### Exercise data
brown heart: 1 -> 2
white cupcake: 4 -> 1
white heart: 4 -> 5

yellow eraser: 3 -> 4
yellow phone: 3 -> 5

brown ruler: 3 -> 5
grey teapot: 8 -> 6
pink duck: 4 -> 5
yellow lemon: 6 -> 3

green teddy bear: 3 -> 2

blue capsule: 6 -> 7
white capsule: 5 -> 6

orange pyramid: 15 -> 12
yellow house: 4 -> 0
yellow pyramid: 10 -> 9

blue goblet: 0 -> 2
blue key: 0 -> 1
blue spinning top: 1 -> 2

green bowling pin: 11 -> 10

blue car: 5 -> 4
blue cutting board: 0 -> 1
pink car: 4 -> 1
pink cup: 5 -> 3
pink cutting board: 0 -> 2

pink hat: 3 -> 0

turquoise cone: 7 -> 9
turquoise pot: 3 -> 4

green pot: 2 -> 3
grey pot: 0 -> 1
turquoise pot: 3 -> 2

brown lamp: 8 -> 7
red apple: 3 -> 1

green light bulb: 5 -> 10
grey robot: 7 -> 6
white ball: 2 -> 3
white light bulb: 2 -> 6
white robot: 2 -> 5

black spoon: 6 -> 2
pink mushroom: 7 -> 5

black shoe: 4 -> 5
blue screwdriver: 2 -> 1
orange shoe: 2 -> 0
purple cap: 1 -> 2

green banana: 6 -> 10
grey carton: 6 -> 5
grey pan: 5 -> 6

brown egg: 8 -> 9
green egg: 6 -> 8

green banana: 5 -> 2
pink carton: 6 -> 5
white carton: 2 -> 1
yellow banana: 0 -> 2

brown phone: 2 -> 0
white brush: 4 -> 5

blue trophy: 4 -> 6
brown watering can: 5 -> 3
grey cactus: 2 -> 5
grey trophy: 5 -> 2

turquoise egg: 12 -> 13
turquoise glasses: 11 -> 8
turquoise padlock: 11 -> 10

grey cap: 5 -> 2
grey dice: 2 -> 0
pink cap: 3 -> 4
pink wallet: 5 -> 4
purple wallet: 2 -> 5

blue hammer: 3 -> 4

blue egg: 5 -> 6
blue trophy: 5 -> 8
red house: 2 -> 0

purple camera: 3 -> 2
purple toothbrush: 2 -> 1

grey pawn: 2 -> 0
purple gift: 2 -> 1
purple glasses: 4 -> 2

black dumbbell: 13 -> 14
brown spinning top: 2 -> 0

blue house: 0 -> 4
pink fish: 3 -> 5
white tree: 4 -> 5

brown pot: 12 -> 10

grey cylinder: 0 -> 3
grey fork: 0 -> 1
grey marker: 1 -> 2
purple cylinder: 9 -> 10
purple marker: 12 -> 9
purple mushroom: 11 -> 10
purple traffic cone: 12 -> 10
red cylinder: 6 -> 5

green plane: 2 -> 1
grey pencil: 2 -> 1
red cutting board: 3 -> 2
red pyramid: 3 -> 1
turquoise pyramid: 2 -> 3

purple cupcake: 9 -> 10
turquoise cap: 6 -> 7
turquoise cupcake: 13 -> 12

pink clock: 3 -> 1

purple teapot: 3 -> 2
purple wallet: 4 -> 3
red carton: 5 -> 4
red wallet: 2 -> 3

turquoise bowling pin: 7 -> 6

### Problem requirements
Only one stretch of the records above is wanted: the lines between the one holding "pink duck: 4 -> 5" and the one holding "turquoise egg: 12 -> 13", inclusive, reproduced exactly.

### Response box
pink duck: 4 -> 5
yellow lemon: 6 -> 3

green teddy bear: 3 -> 2

blue capsule: 6 -> 7
white capsule: 5 -> 6

orange pyramid: 15 -> 12
yellow house: 4 -> 0
yellow pyramid: 10 -> 9

blue goblet: 0 -> 2
blue key: 0 -> 1
blue spinning top: 1 -> 2

green bowling pin: 11 -> 10

blue car: 5 -> 4
blue cutting board: 0 -> 1
pink car: 4 -> 1
pink cup: 5 -> 3
pink cutting board: 0 -> 2

pink hat: 3 -> 0

turquoise cone: 7 -> 9
turquoise pot: 3 -> 4

green pot: 2 -> 3
grey pot: 0 -> 1
turquoise pot: 3 -> 2

brown lamp: 8 -> 7
red apple: 3 -> 1

green light bulb: 5 -> 10
grey robot: 7 -> 6
white ball: 2 -> 3
white light bulb: 2 -> 6
white robot: 2 -> 5

black spoon: 6 -> 2
pink mushroom: 7 -> 5

black shoe: 4 -> 5
blue screwdriver: 2 -> 1
orange shoe: 2 -> 0
purple cap: 1 -> 2

green banana: 6 -> 10
grey carton: 6 -> 5
grey pan: 5 -> 6

brown egg: 8 -> 9
green egg: 6 -> 8

green banana: 5 -> 2
pink carton: 6 -> 5
white carton: 2 -> 1
yellow banana: 0 -> 2

brown phone: 2 -> 0
white brush: 4 -> 5

blue trophy: 4 -> 6
brown watering can: 5 -> 3
grey cactus: 2 -> 5
grey trophy: 5 -> 2

turquoise egg: 12 -> 13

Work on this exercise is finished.